- _Work task_
The listing below must be repeated word for word, without its pictures.

◆ ◆ ◆

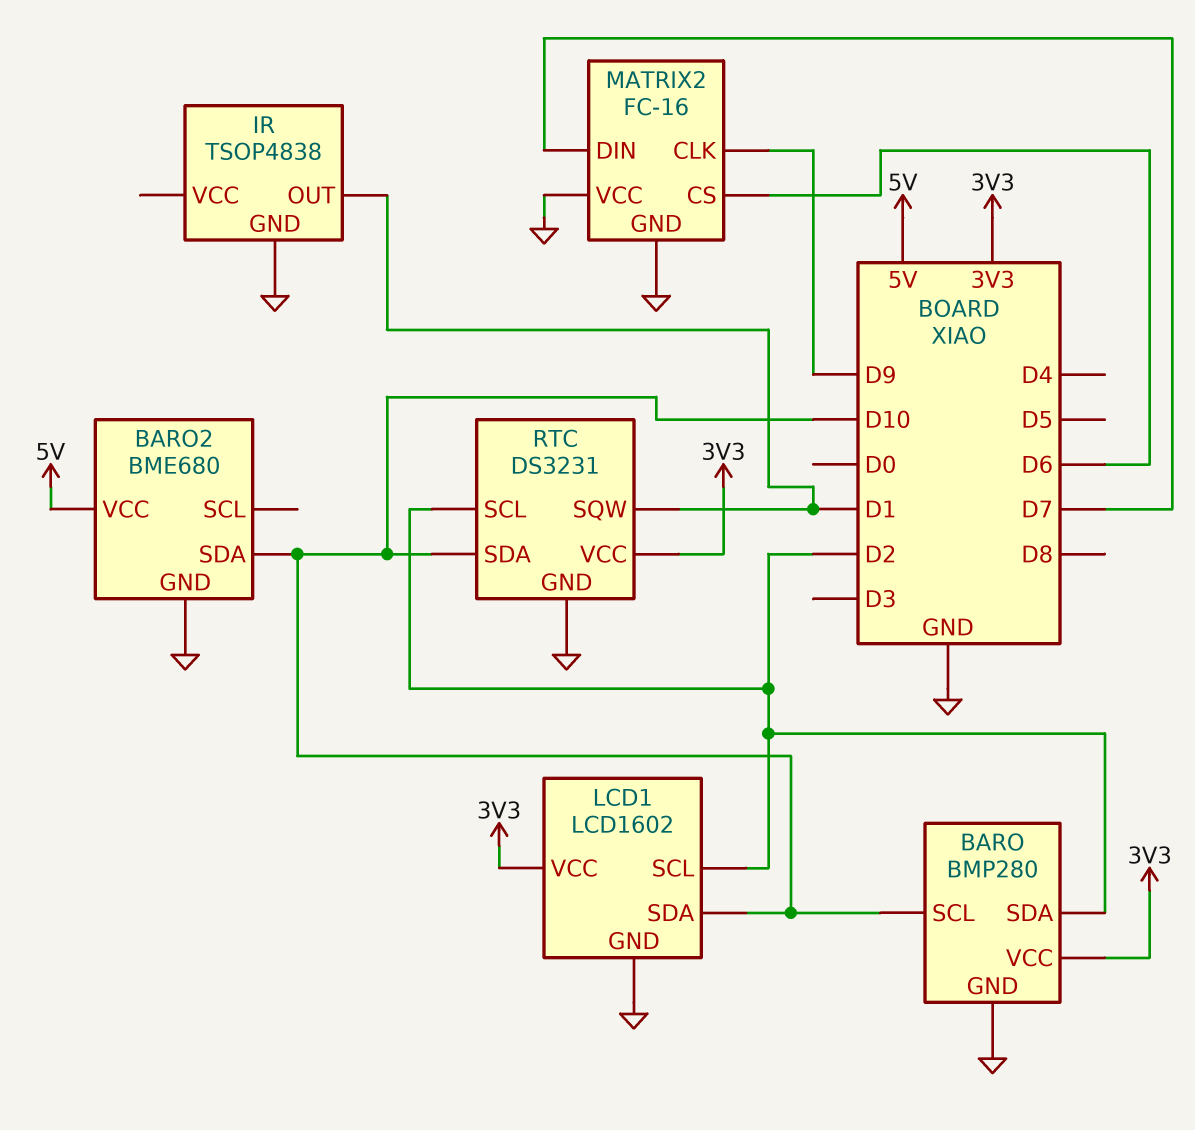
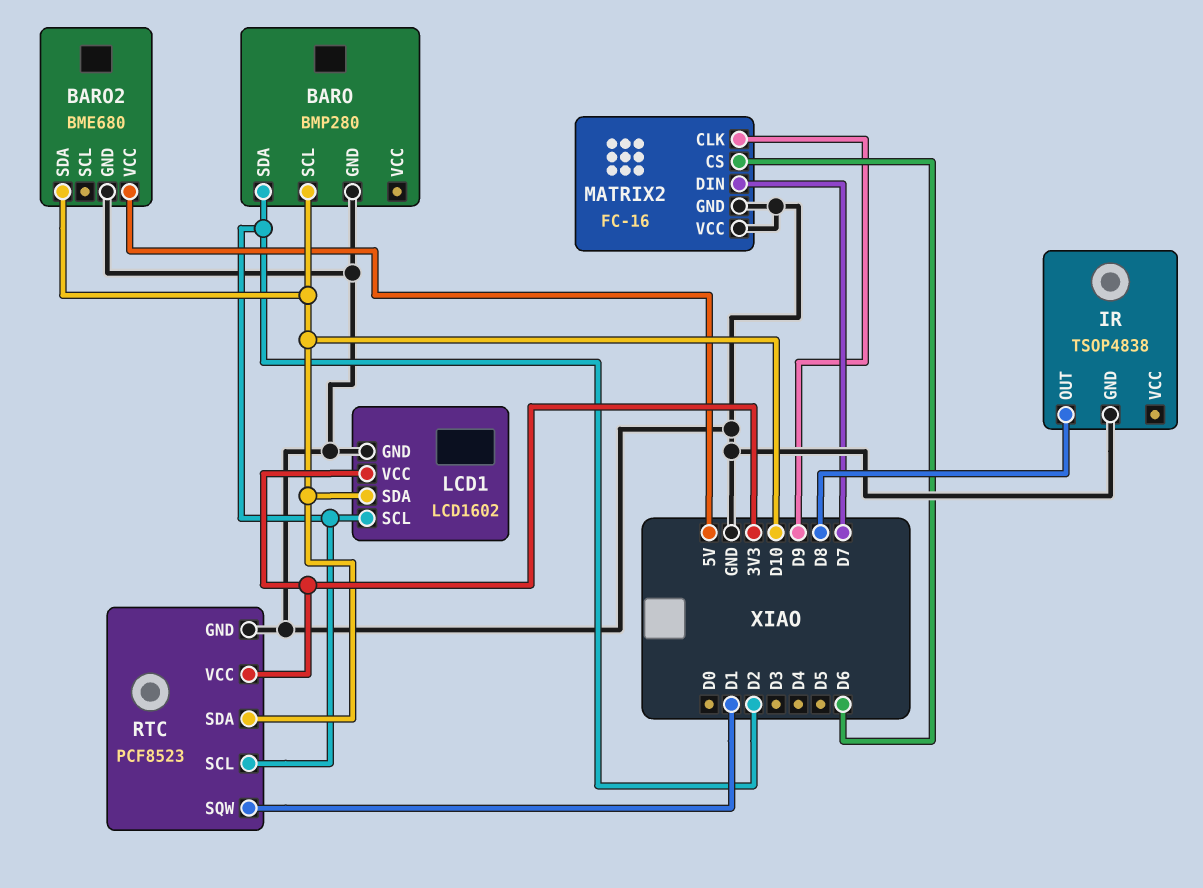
BARO pin VCC: 3V3 -> none
IR pin OUT: D1 -> D8
RTC: DS3231 -> PCF8523

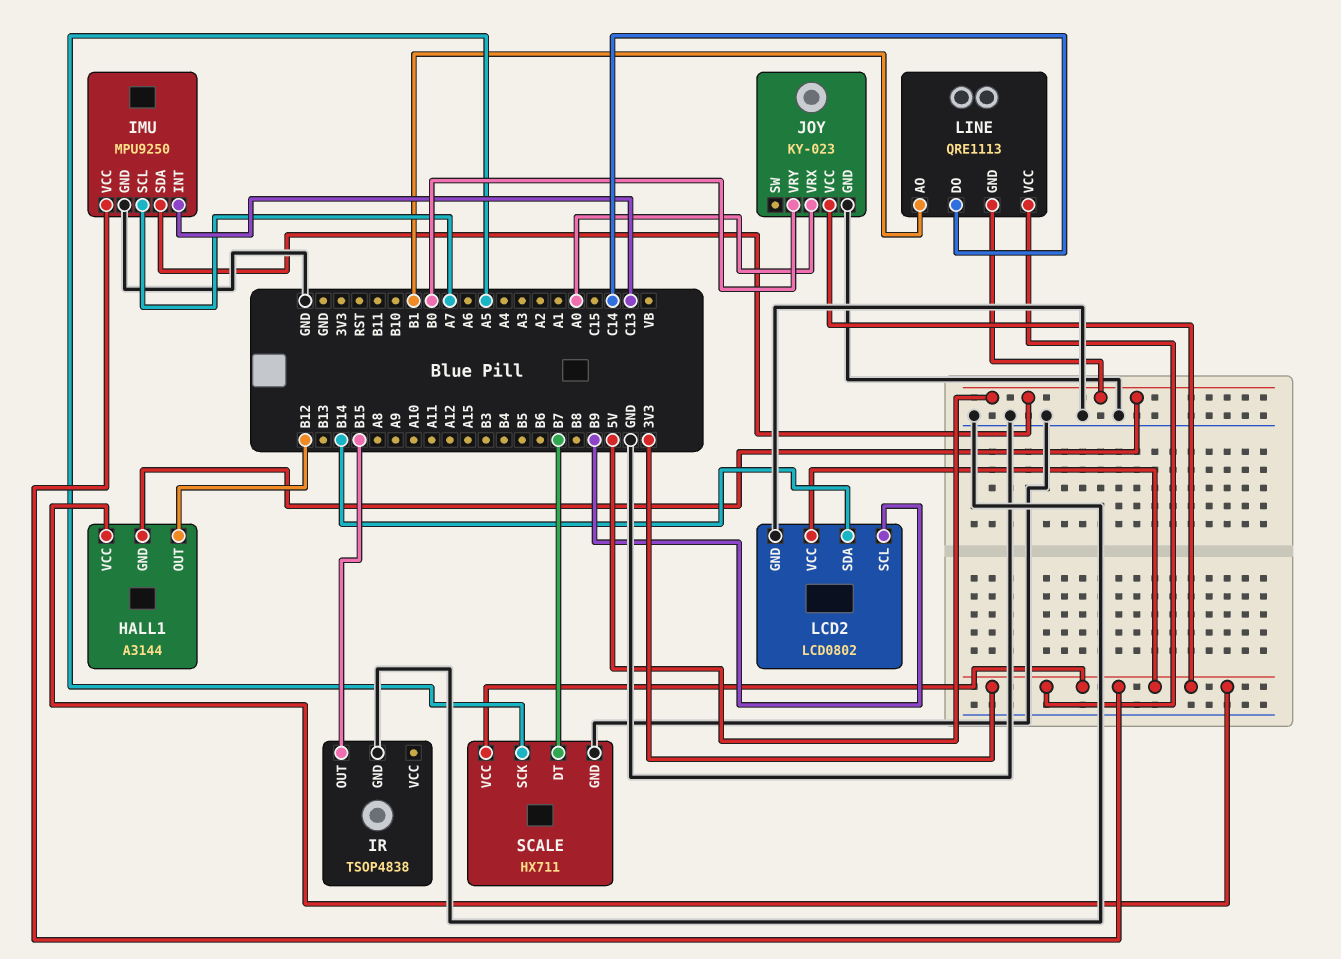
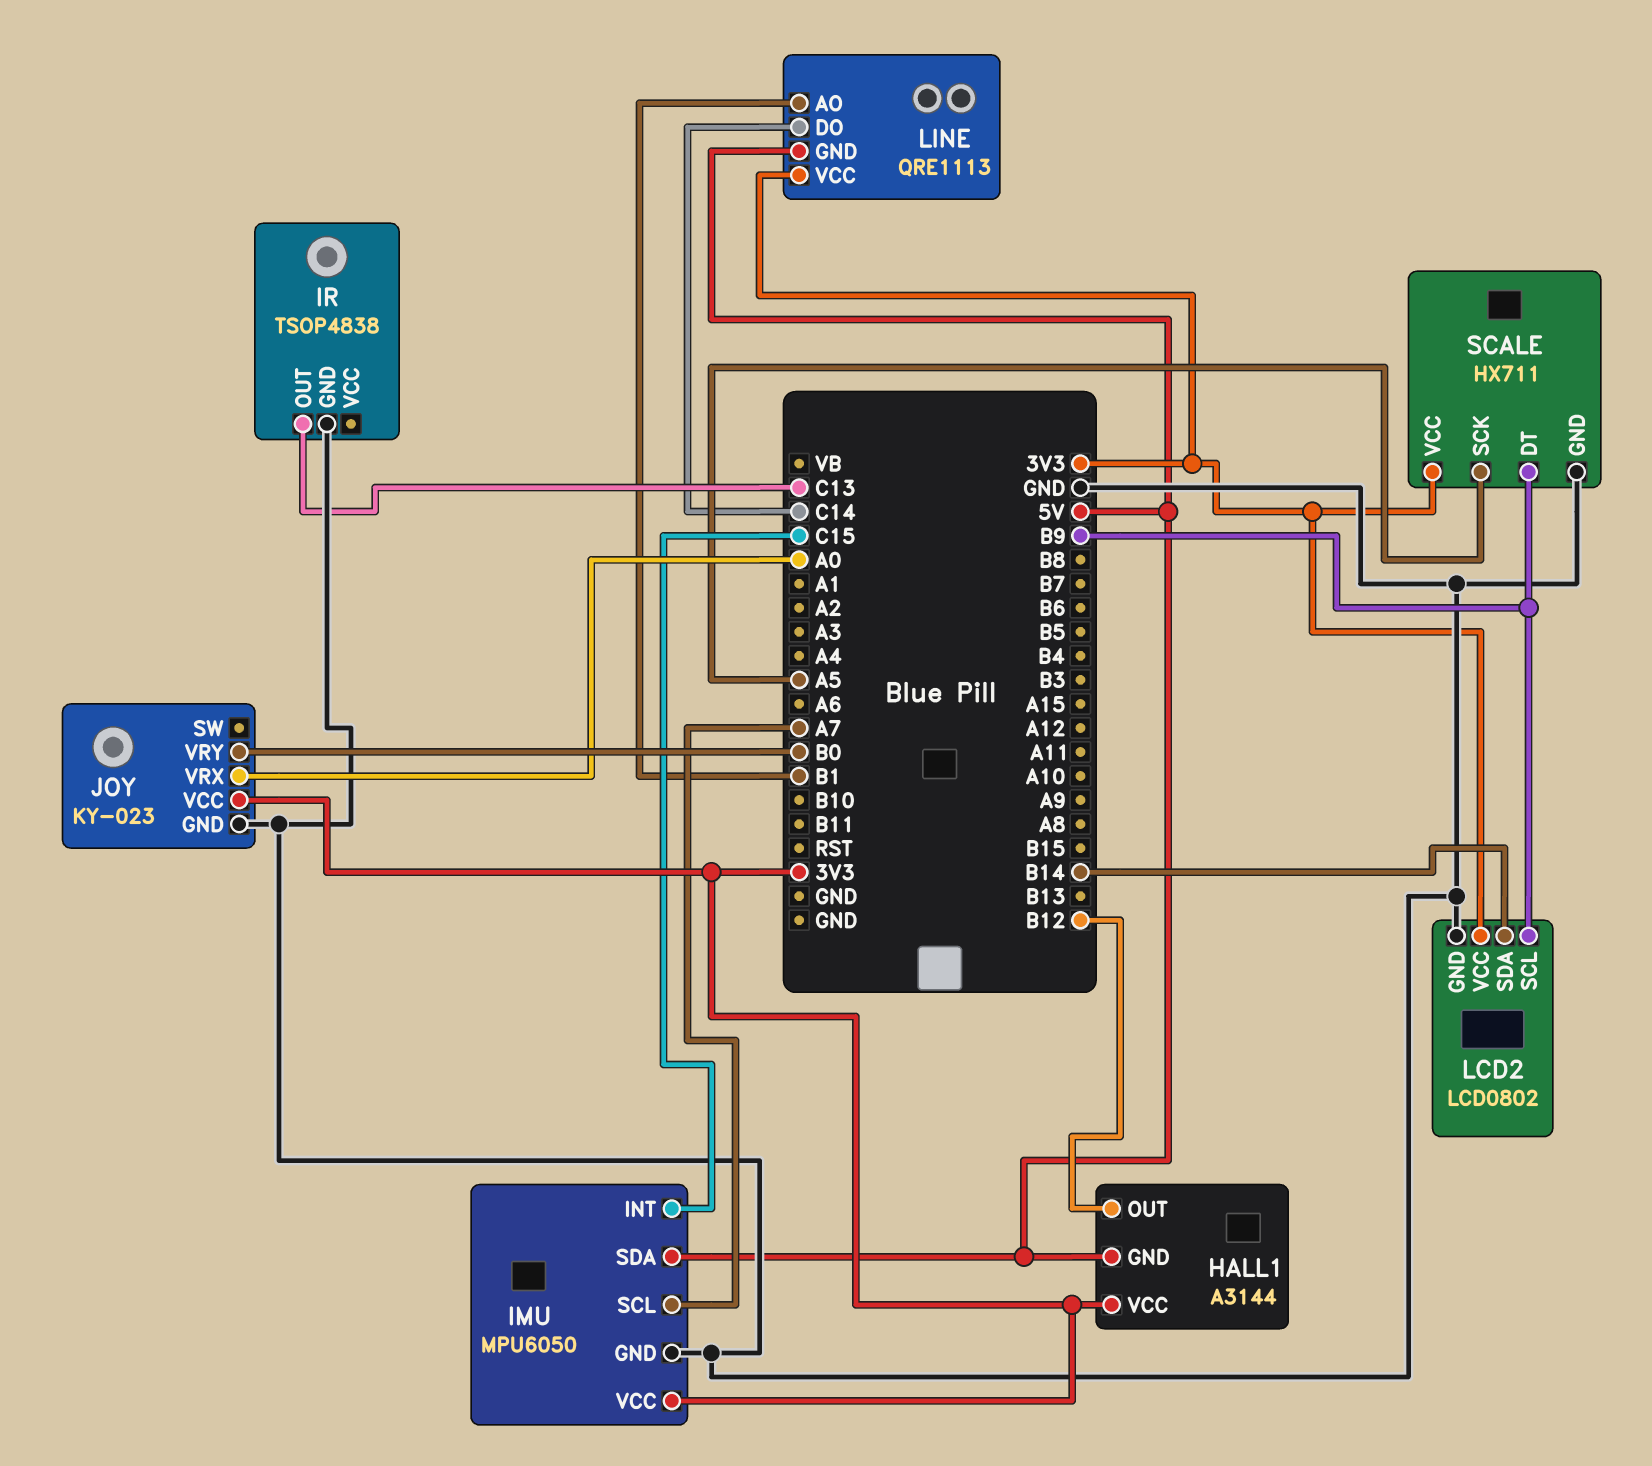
IMU: MPU9250 -> MPU6050
IMU pin INT: C13 -> C15
IR pin OUT: B15 -> C13
SCALE pin DT: B7 -> B9

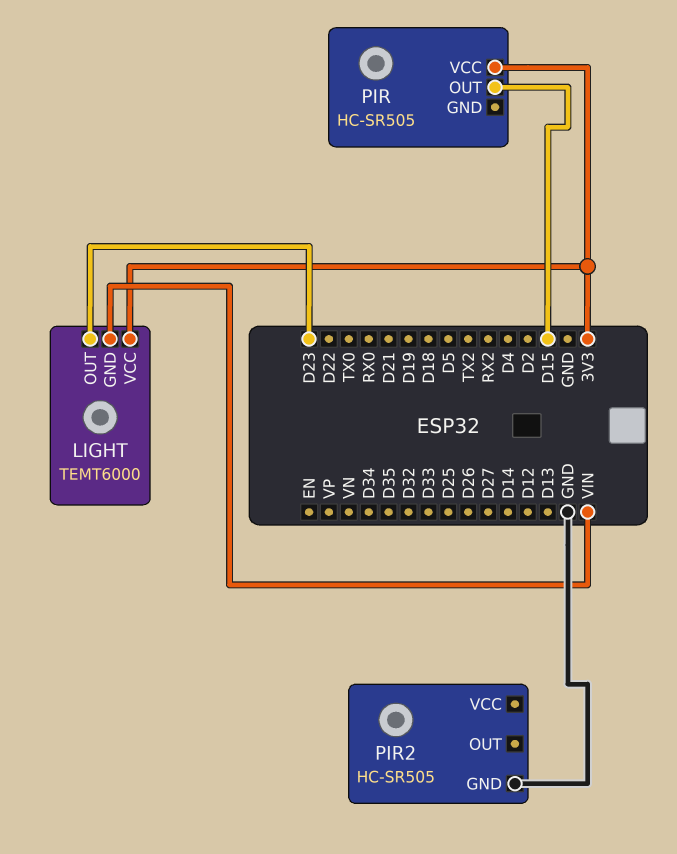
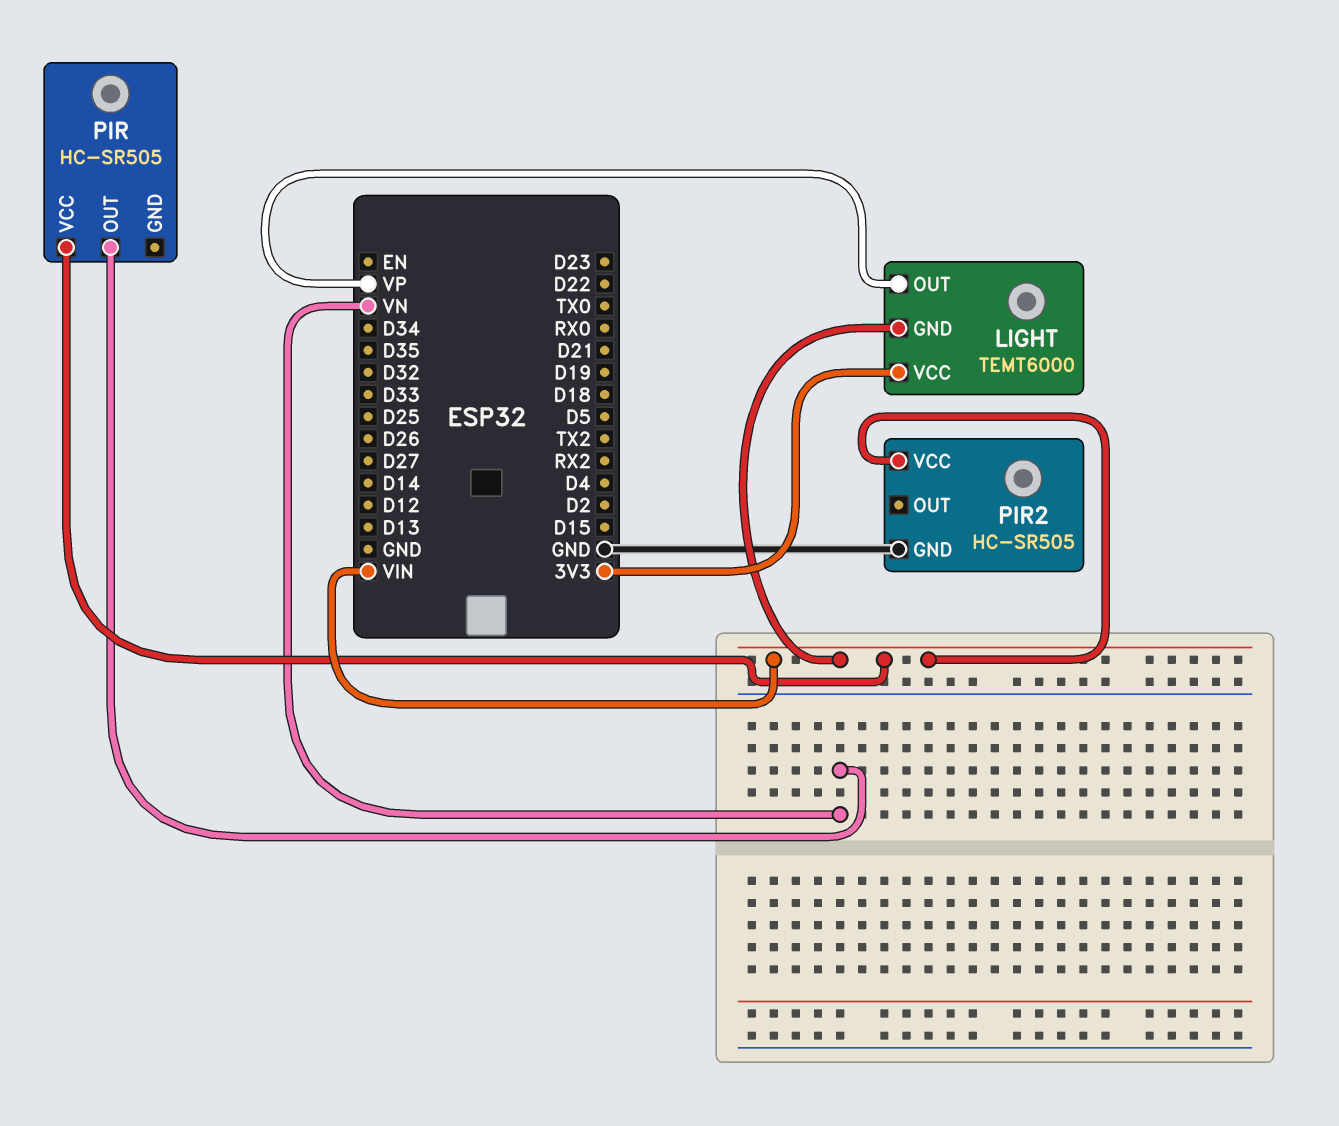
LIGHT pin OUT: D23 -> VP
PIR pin OUT: D15 -> VN
PIR pin VCC: 3V3 -> VIN
PIR2 pin VCC: none -> VIN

◆ ◆ ◆

- _Solution to this task_
BARO pin VCC: 3V3 -> none
IR pin OUT: D1 -> D8
RTC: DS3231 -> PCF8523

IMU: MPU9250 -> MPU6050
IMU pin INT: C13 -> C15
IR pin OUT: B15 -> C13
SCALE pin DT: B7 -> B9

LIGHT pin OUT: D23 -> VP
PIR pin OUT: D15 -> VN
PIR pin VCC: 3V3 -> VIN
PIR2 pin VCC: none -> VIN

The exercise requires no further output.